Search the material for the string "noir" and reply with how many lines contain it, nothing else.
***** Supplied information
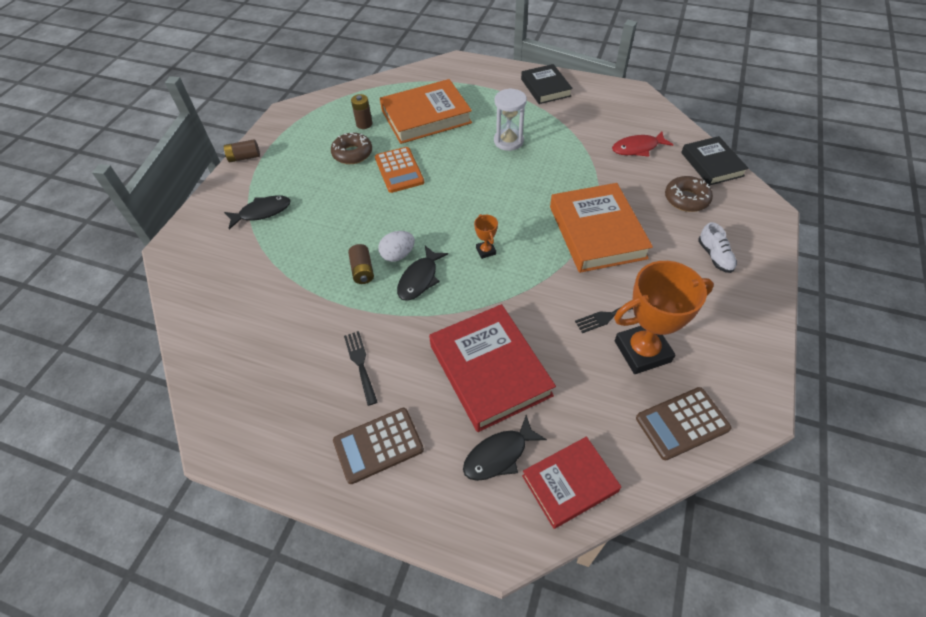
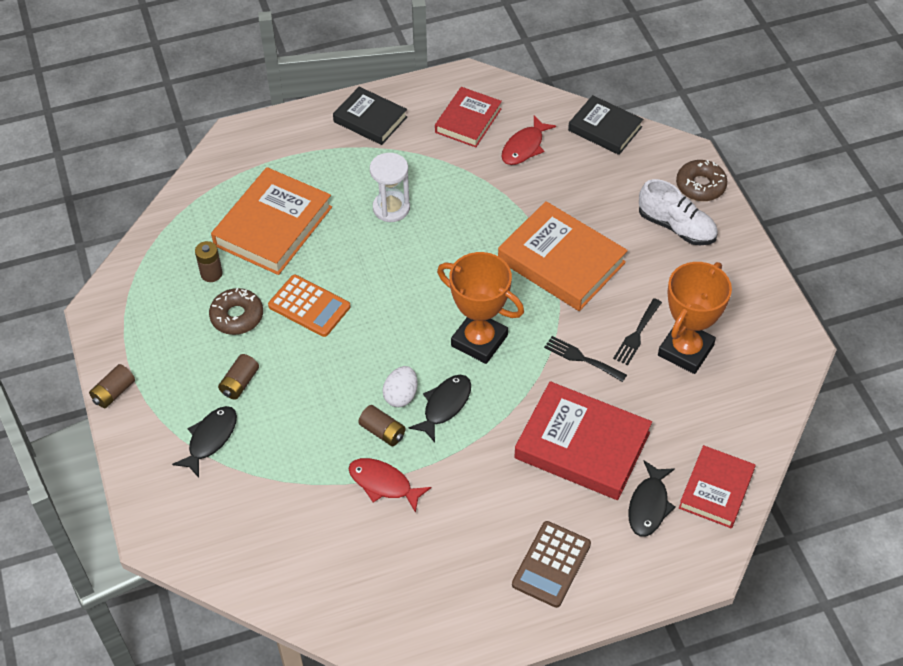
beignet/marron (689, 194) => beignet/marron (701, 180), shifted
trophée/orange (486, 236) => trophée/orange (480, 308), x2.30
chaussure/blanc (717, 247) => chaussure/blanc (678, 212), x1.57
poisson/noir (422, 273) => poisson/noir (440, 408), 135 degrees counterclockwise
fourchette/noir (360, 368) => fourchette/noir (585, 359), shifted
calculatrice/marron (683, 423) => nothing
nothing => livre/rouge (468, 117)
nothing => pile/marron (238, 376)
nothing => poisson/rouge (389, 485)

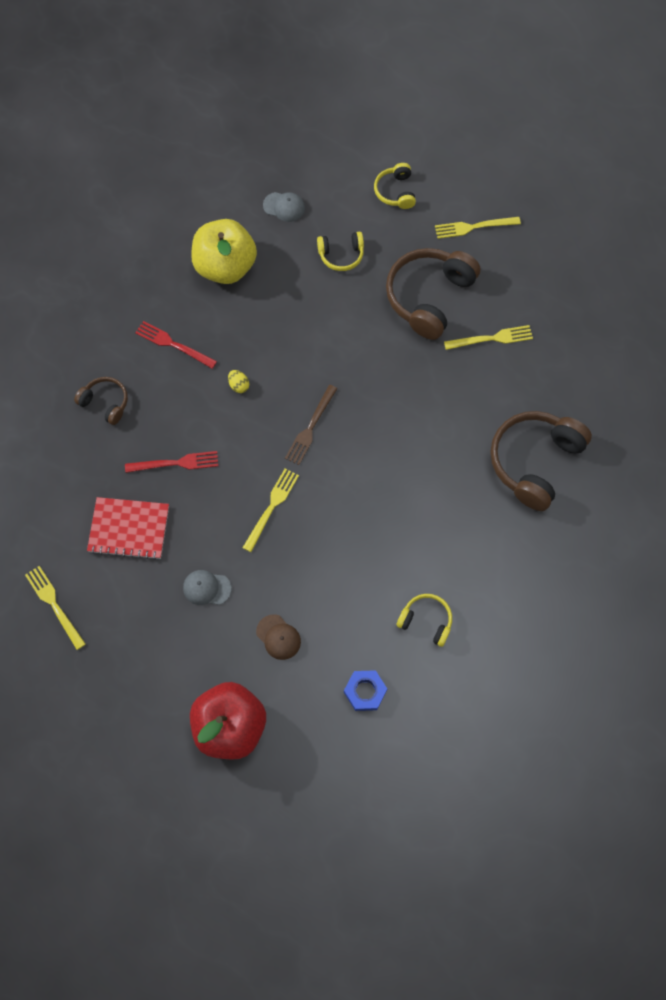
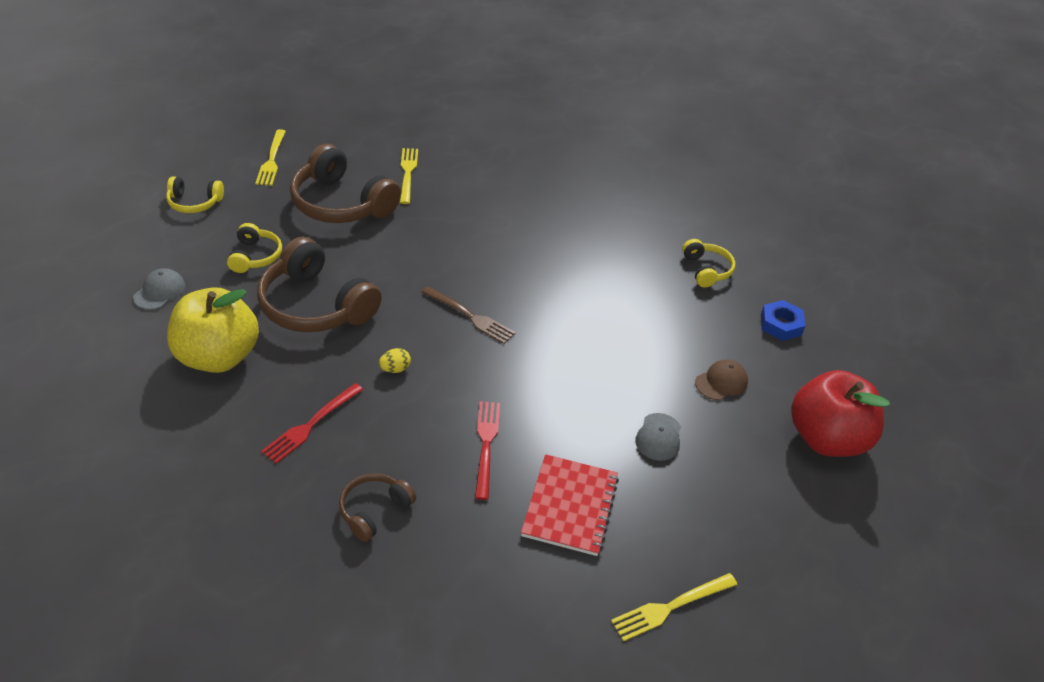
casque audio/marron (541, 461) => casque audio/marron (319, 284), shifted
fourchette/jaune (271, 510) => nothing
casque audio/jaune (424, 620) => casque audio/jaune (708, 263), 135 degrees clockwise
**********
Result for this task:
2